## EXERCISE
Your answer should be the lines below from the one holding "(402, 450) = (198, 497): white" through the one holding "(673, 342) = (499, 457): orange", copied exactly and with nothing else.

## DATA RECORDS

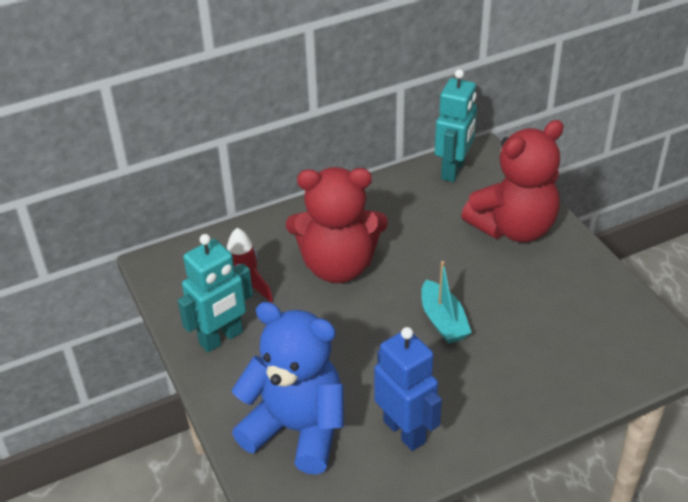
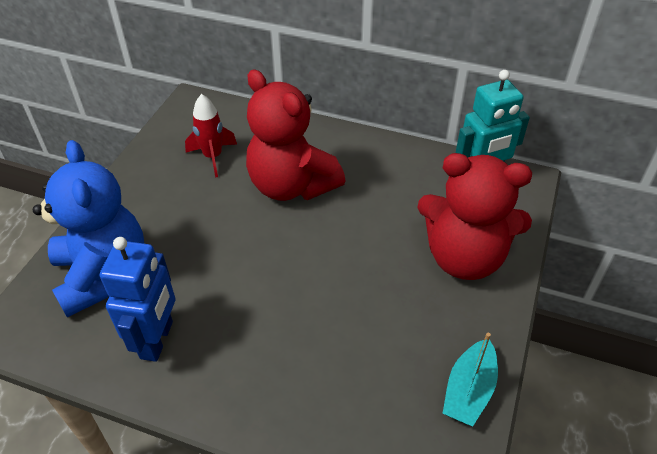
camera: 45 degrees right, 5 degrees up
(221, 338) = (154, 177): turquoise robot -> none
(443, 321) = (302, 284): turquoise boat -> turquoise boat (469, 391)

--

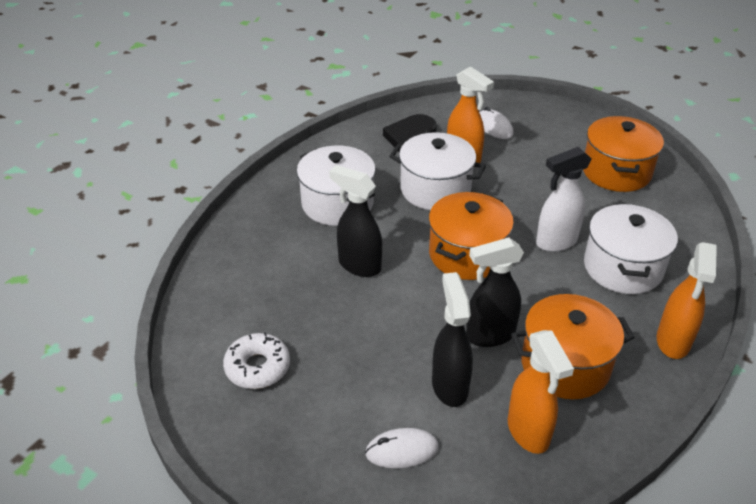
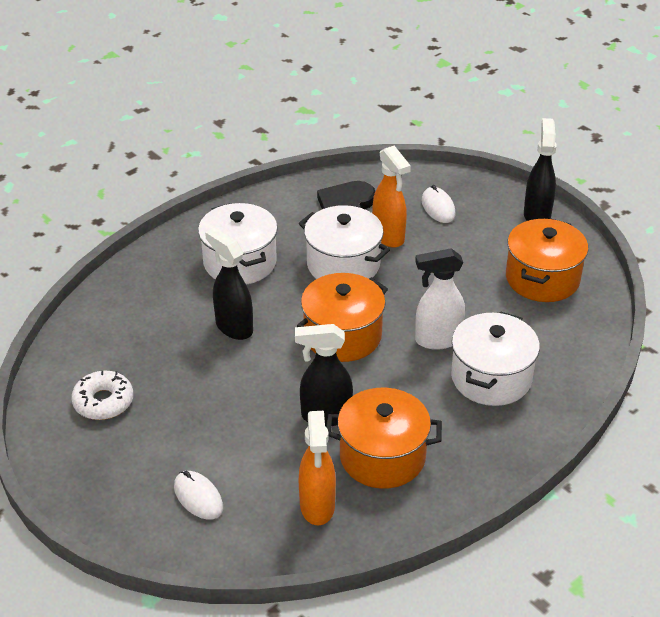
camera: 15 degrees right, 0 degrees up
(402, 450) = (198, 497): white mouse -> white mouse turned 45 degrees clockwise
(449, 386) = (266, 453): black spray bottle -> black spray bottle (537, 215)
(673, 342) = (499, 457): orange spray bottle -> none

## RESULT
(402, 450) = (198, 497): white mouse -> white mouse turned 45 degrees clockwise
(449, 386) = (266, 453): black spray bottle -> black spray bottle (537, 215)
(673, 342) = (499, 457): orange spray bottle -> none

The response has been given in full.